··· DATA EXCERPT ···
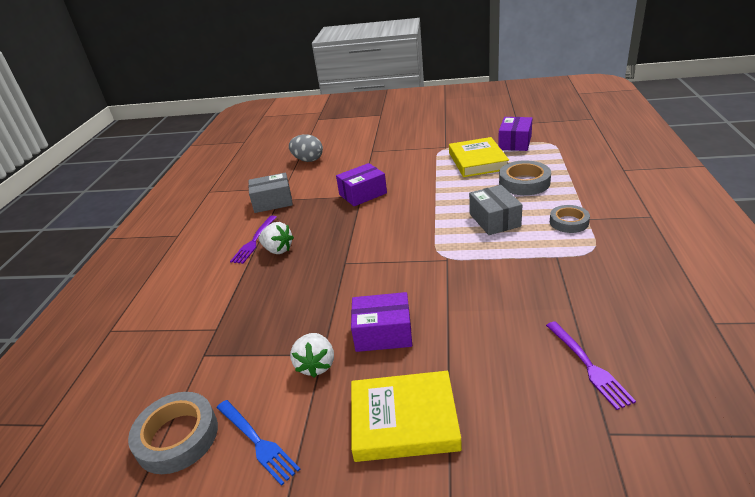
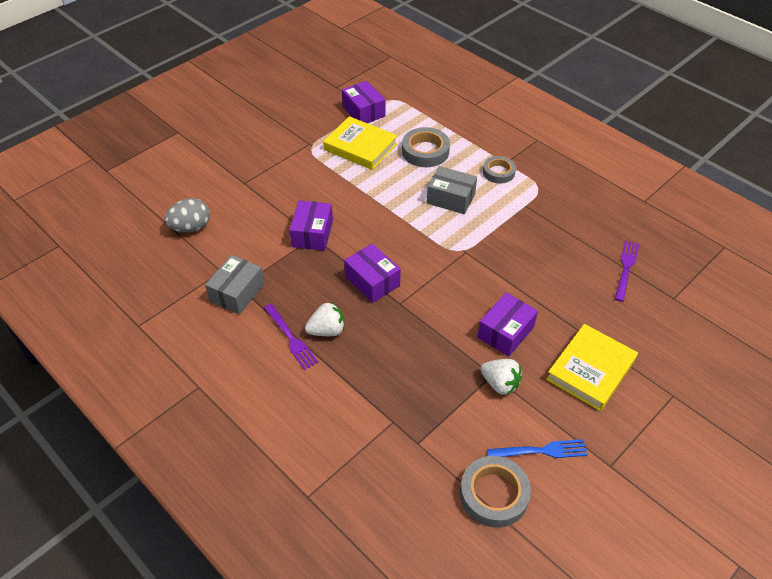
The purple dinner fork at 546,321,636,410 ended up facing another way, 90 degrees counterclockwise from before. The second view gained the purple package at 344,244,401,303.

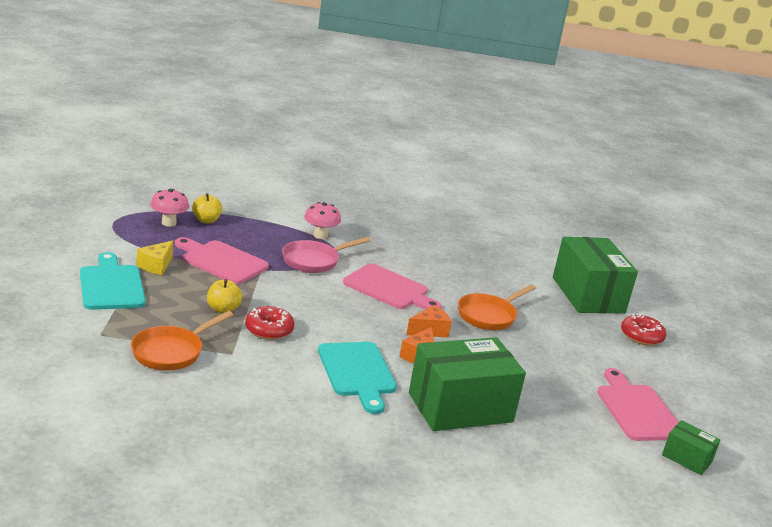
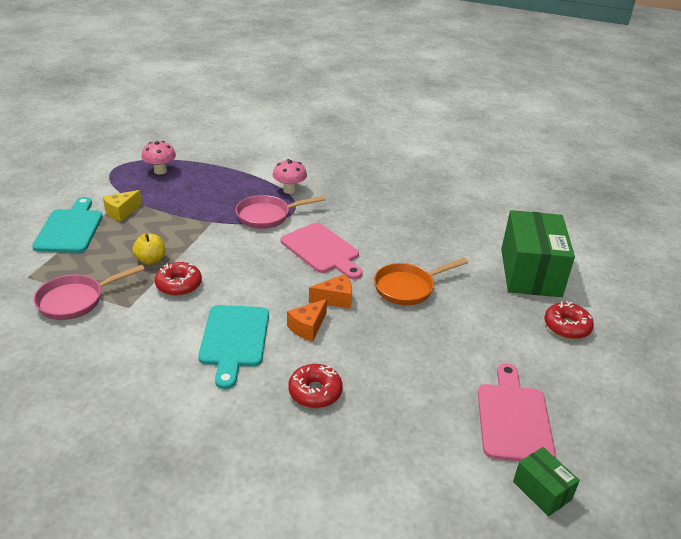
What was the orange-coloured frying pan at 131,311,233,371 turned into the rosy frying pan at 34,265,145,320. The second view lost the rosy cutting board at 175,237,269,284. The second view lost the golden apple fruit at 192,193,222,224. Where the leaf-green package stood at 409,337,526,431, the crimson glazed donut came to stand at 288,364,343,408.

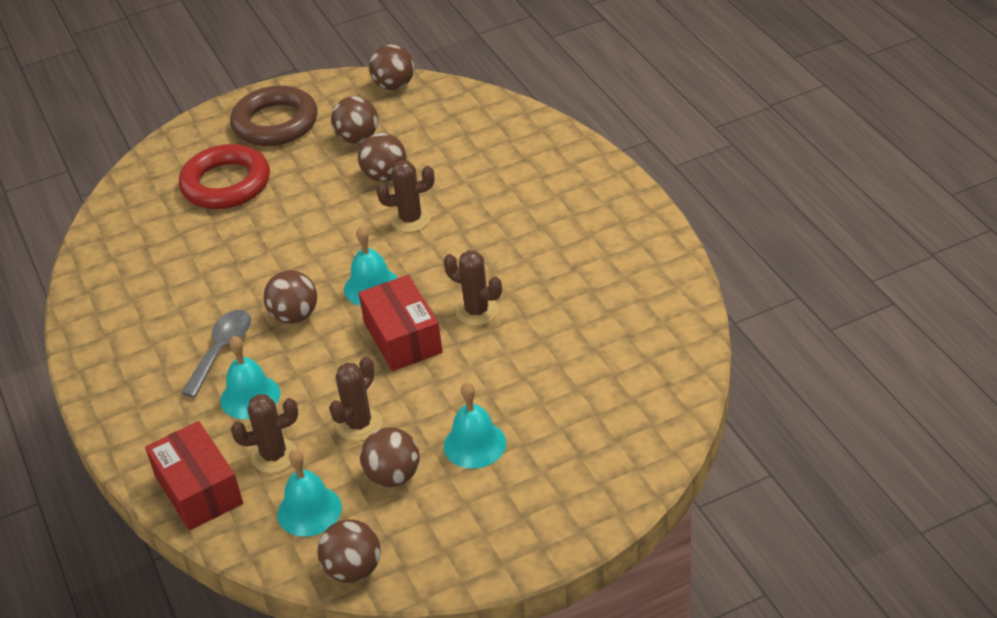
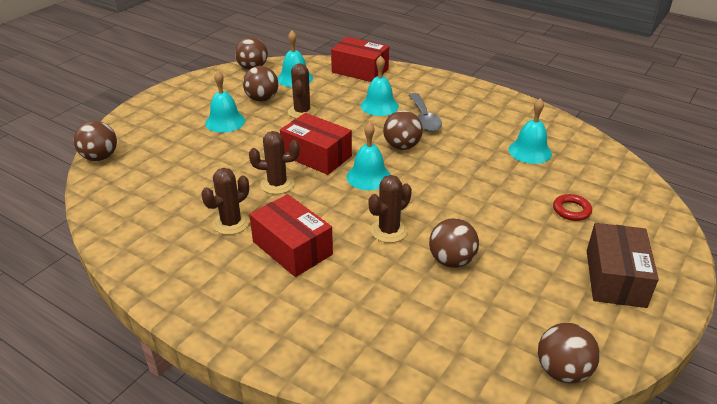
The size of the crimson hoop at 179,144,270,209 changed by a factor of 0.45. Where the russet hoop stood at 230,86,318,146, the russet package came to stand at 587,223,659,308. The russet saguaro cactus ended up elsewhere, having gone from 231,394,298,473 to 201,168,250,235. The russet sphere ended up elsewhere, having gone from 331,96,378,143 to 73,121,117,161. The second view gained the crimson package at 249,194,333,277. The second view gained the aqua school bell at 509,98,552,164.

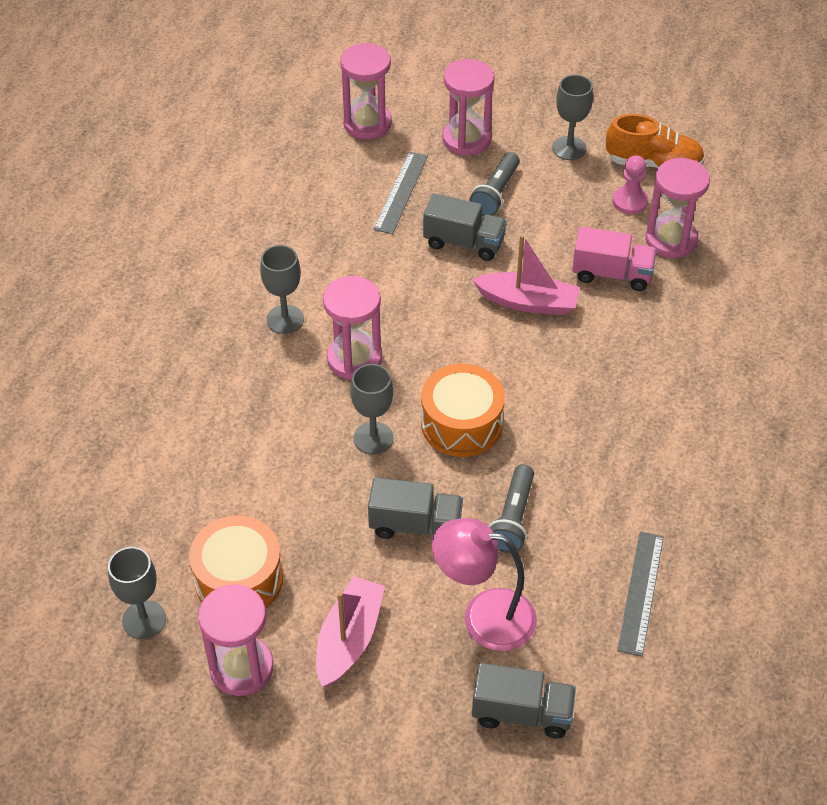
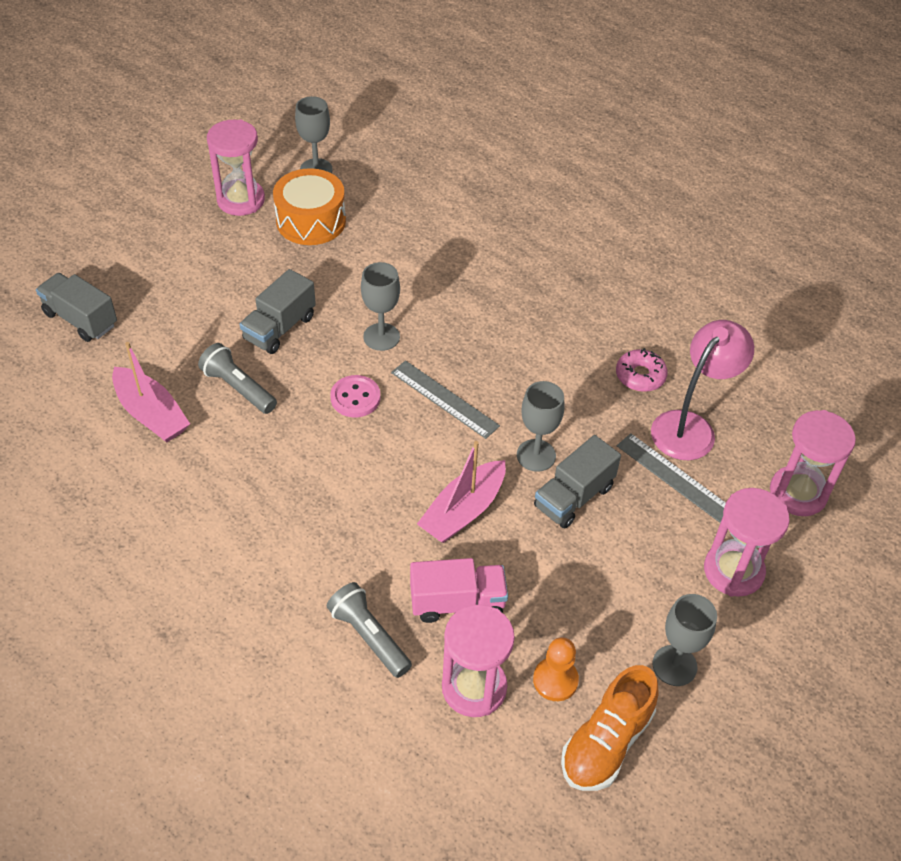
The grey wine glass ended up elsewhere, having gone from 260,245,304,334 to 517,381,564,472. The rosy sailboat ended up elsewhere, having gone from 316,576,385,687 to 112,342,190,442. The second view lost the rosy hourglass at 323,276,382,380. Where the orange-coloured snare drum stood at 421,364,505,457, the rosy sewing button came to stand at 330,375,380,417. The rosy lamp ended up elsewhere, having gone from 432,518,537,651 to 651,320,754,460. The grey torch ended up elsewhere, having gone from 469,152,520,216 to 327,582,412,678. The grey toy truck at 472,663,576,739 ended up facing another way, 90 degrees clockwise from before. The rosy toy truck at 572,227,657,291 ended up facing another way, 135 degrees counterclockwise from before. What was the rosy pawn at 613,155,648,214 turned into the orange-coloured pawn at 533,637,579,701. The grey ruler ended up elsewhere, having gone from 617,531,664,657 to 391,360,500,439. The second view gained the rosy glazed donut at 616,348,668,392.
···
From the data above, copy each line where the string "counterclockwise" appears.

The purple dinner fork at 546,321,636,410 ended up facing another way, 90 degrees counterclockwise from before. The second view gained the purple package at 344,244,401,303.
The grey wine glass ended up elsewhere, having gone from 260,245,304,334 to 517,381,564,472. The rosy sailboat ended up elsewhere, having gone from 316,576,385,687 to 112,342,190,442. The second view lost the rosy hourglass at 323,276,382,380. Where the orange-coloured snare drum stood at 421,364,505,457, the rosy sewing button came to stand at 330,375,380,417. The rosy lamp ended up elsewhere, having gone from 432,518,537,651 to 651,320,754,460. The grey torch ended up elsewhere, having gone from 469,152,520,216 to 327,582,412,678. The grey toy truck at 472,663,576,739 ended up facing another way, 90 degrees clockwise from before. The rosy toy truck at 572,227,657,291 ended up facing another way, 135 degrees counterclockwise from before. What was the rosy pawn at 613,155,648,214 turned into the orange-coloured pawn at 533,637,579,701. The grey ruler ended up elsewhere, having gone from 617,531,664,657 to 391,360,500,439. The second view gained the rosy glazed donut at 616,348,668,392.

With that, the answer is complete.